ACTIVITY: Find the line containing "C1: none -> 330nF (GND, VS)" in the entries below. Restate it and each line after it, word for word, up to and including the line containing "R7: 16 (+3V3, N_20) -> 36k (+3V3, N_20)".

EXCERPTED DATA:
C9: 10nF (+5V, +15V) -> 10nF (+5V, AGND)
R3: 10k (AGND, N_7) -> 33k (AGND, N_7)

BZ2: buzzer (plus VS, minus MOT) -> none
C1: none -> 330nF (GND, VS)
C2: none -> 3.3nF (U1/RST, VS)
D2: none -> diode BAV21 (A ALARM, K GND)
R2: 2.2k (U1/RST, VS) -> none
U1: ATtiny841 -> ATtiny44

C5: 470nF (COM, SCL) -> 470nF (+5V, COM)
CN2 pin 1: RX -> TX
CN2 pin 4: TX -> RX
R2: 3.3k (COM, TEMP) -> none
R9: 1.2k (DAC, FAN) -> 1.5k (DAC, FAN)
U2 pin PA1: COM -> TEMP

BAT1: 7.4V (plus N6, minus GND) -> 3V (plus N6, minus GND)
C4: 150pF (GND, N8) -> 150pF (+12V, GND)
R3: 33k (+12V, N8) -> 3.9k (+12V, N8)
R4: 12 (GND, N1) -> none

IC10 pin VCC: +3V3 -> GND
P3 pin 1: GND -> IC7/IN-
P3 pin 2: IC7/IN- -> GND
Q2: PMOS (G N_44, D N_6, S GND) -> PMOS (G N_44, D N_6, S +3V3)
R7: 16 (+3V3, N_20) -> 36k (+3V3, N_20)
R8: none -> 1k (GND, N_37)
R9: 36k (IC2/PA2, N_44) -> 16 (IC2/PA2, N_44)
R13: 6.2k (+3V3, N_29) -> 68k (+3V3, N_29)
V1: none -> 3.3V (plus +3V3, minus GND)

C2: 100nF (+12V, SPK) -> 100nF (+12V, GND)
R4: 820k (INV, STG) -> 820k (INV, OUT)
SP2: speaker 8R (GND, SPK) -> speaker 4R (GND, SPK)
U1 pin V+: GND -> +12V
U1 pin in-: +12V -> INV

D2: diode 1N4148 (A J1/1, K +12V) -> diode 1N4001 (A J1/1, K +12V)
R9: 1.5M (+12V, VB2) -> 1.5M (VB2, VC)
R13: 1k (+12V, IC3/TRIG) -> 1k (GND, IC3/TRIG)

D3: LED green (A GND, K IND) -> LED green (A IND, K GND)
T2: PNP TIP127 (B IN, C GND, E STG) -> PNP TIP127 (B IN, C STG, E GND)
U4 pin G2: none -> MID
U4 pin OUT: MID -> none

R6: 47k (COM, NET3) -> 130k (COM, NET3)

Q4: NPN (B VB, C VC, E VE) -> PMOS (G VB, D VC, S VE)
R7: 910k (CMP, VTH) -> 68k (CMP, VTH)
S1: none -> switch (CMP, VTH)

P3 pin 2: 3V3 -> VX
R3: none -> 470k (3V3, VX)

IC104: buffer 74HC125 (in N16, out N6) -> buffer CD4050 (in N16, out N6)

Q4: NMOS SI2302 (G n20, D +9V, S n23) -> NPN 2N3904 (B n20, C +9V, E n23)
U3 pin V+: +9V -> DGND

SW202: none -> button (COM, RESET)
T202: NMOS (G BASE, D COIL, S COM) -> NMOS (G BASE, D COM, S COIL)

RESULT FOR THIS EXERCISE:
C1: none -> 330nF (GND, VS)
C2: none -> 3.3nF (U1/RST, VS)
D2: none -> diode BAV21 (A ALARM, K GND)
R2: 2.2k (U1/RST, VS) -> none
U1: ATtiny841 -> ATtiny44

C5: 470nF (COM, SCL) -> 470nF (+5V, COM)
CN2 pin 1: RX -> TX
CN2 pin 4: TX -> RX
R2: 3.3k (COM, TEMP) -> none
R9: 1.2k (DAC, FAN) -> 1.5k (DAC, FAN)
U2 pin PA1: COM -> TEMP

BAT1: 7.4V (plus N6, minus GND) -> 3V (plus N6, minus GND)
C4: 150pF (GND, N8) -> 150pF (+12V, GND)
R3: 33k (+12V, N8) -> 3.9k (+12V, N8)
R4: 12 (GND, N1) -> none

IC10 pin VCC: +3V3 -> GND
P3 pin 1: GND -> IC7/IN-
P3 pin 2: IC7/IN- -> GND
Q2: PMOS (G N_44, D N_6, S GND) -> PMOS (G N_44, D N_6, S +3V3)
R7: 16 (+3V3, N_20) -> 36k (+3V3, N_20)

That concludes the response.